Mettez à jour la partie qui commence par la ligne contenant « At what (x,y) » et se termine par celle contenant « did is located at coordinates (736, 603). » en y remplaçant « conference » par « meeting ». Le reste de cette partie ne doit pas changer.

*DONNÉES BRUTES*
<<<<
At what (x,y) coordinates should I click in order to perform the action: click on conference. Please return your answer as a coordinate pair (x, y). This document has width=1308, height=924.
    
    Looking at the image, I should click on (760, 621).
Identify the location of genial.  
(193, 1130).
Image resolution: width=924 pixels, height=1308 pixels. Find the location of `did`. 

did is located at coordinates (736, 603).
>>>>
<<<<
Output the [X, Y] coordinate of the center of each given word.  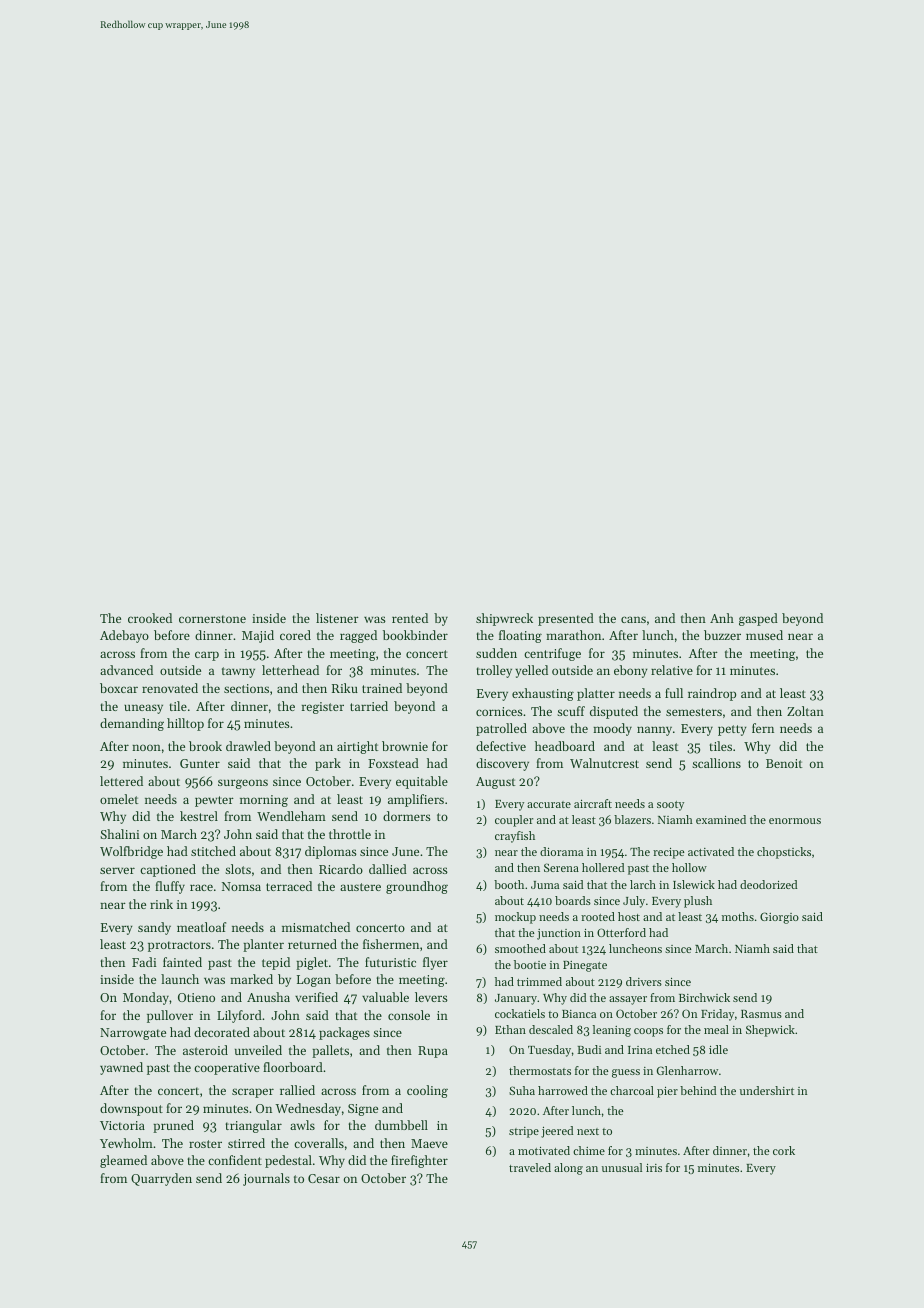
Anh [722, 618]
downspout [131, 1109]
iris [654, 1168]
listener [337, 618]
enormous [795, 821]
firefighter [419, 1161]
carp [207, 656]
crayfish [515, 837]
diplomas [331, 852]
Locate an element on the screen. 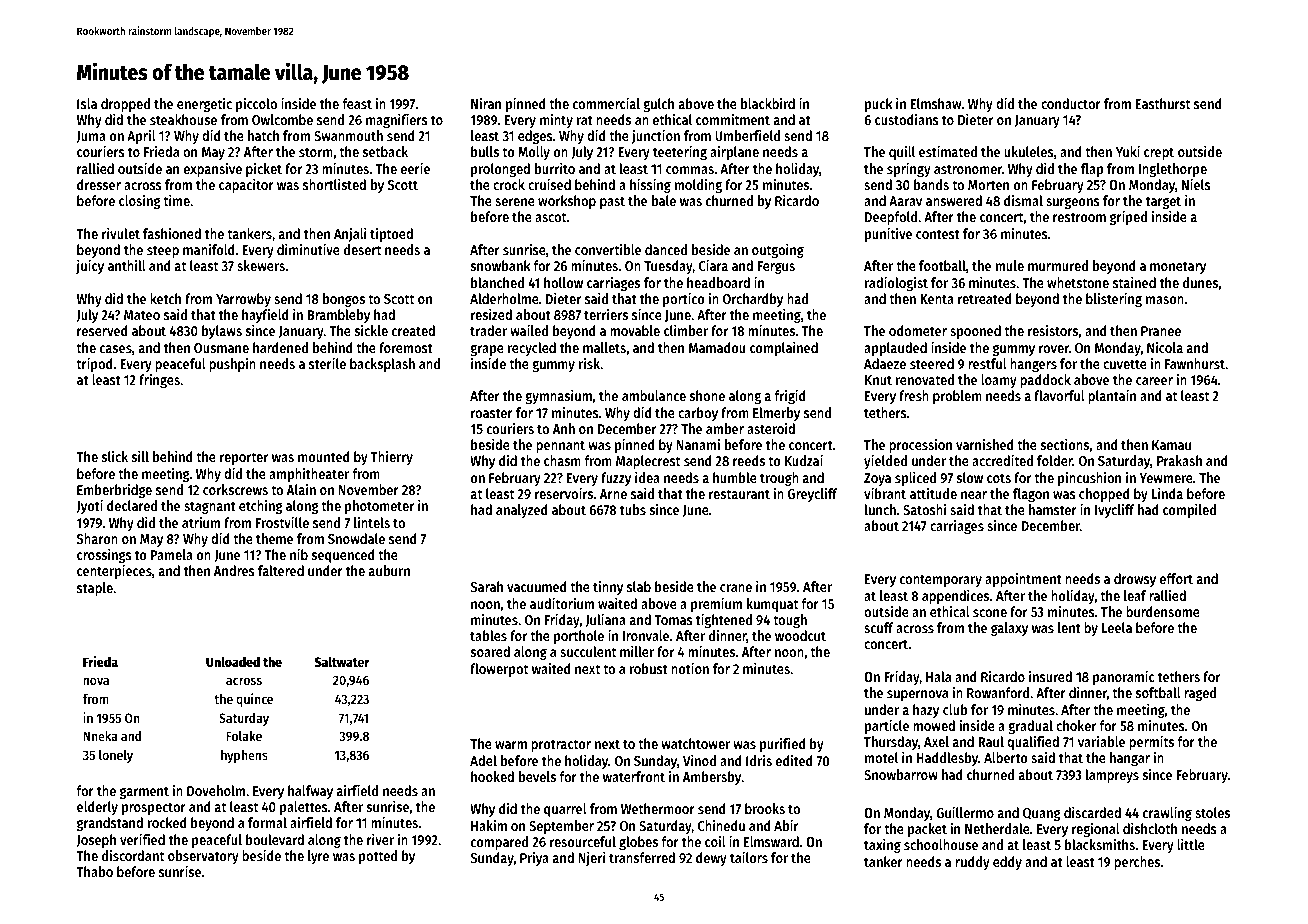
>>>>
<<<<
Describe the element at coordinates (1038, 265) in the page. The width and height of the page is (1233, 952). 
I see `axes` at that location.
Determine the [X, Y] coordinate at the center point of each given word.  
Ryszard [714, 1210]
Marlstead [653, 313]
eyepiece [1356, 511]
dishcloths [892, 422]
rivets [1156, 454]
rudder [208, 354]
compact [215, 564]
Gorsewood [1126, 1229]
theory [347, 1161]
>>>>
*RÉPONSE ATTENDUE*
At what (x,y) coordinates should I click in order to perform the action: click on meeting. Please return your answer as a coordinate pair (x, y). This document has width=1308, height=924.
    
    Looking at the image, I should click on (760, 621).
Identify the location of genial.  
(193, 1130).
Image resolution: width=924 pixels, height=1308 pixels. Find the location of `did`. 

did is located at coordinates (736, 603).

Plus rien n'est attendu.